(Excerpted records)
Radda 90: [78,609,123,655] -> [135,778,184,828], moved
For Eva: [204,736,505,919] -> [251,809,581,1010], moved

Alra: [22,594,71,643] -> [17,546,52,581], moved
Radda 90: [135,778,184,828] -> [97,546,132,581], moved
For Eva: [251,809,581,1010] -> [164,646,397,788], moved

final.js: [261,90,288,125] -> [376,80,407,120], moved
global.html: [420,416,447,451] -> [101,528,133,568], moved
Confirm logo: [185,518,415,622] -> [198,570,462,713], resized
(End Excerpted records)
All of the data needs to be printed once more, exactly.

Radda 90: [78,609,123,655] -> [135,778,184,828], moved
For Eva: [204,736,505,919] -> [251,809,581,1010], moved

Alra: [22,594,71,643] -> [17,546,52,581], moved
Radda 90: [135,778,184,828] -> [97,546,132,581], moved
For Eva: [251,809,581,1010] -> [164,646,397,788], moved

final.js: [261,90,288,125] -> [376,80,407,120], moved
global.html: [420,416,447,451] -> [101,528,133,568], moved
Confirm logo: [185,518,415,622] -> [198,570,462,713], resized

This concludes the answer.